[Scene images with change listings]
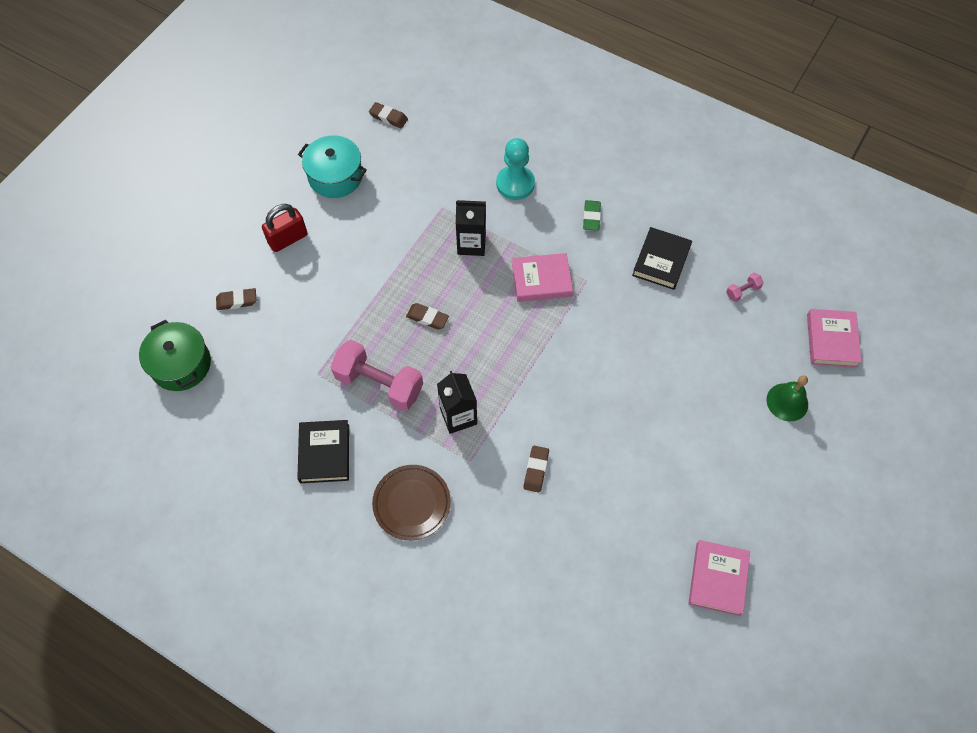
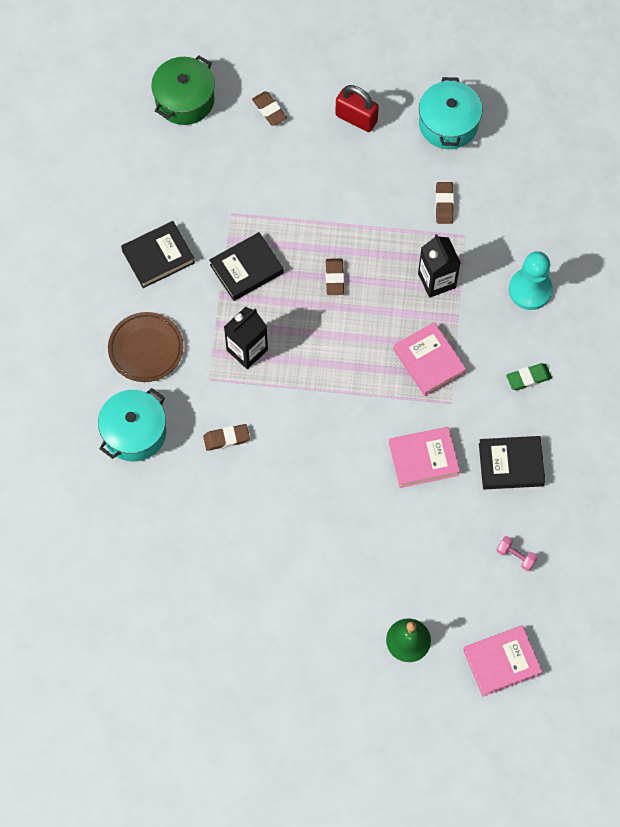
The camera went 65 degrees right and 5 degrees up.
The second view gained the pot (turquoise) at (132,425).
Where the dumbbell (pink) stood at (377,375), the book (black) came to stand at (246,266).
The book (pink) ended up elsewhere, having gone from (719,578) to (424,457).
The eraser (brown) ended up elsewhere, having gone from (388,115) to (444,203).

PROBLEM TO WORK ON: Find every line in the records above that holds the word "pink", and copy each one.

SOLUTION TO THIS TASK:
Where the dumbbell (pink) stood at (377,375), the book (black) came to stand at (246,266).
The book (pink) ended up elsewhere, having gone from (719,578) to (424,457).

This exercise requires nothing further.